### Task
Output the data below exactly as it is, dropping the pictures from your copy.

### Supplied information

=== Begin Enclosure ===

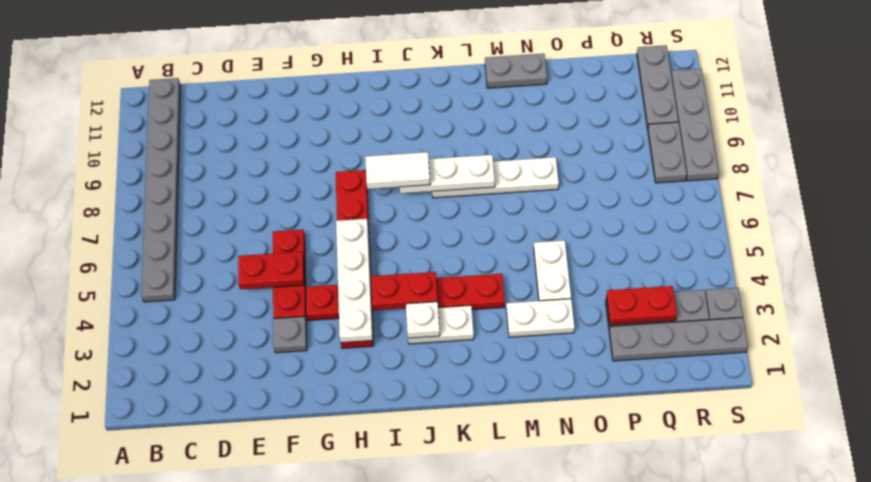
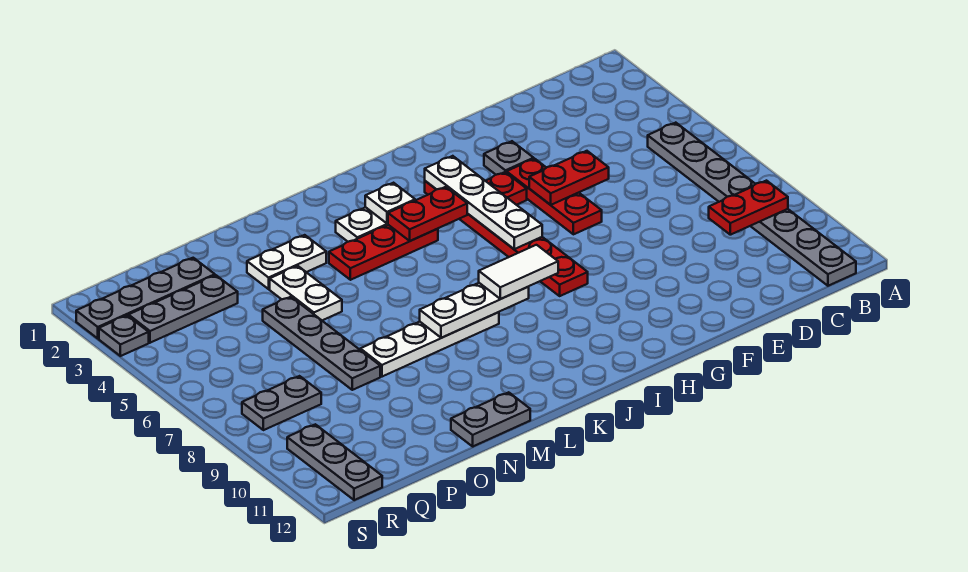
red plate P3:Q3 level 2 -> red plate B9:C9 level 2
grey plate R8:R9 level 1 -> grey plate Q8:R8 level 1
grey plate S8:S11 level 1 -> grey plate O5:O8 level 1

=== End Enclosure ===

### Problem solution
red plate P3:Q3 level 2 -> red plate B9:C9 level 2
grey plate R8:R9 level 1 -> grey plate Q8:R8 level 1
grey plate S8:S11 level 1 -> grey plate O5:O8 level 1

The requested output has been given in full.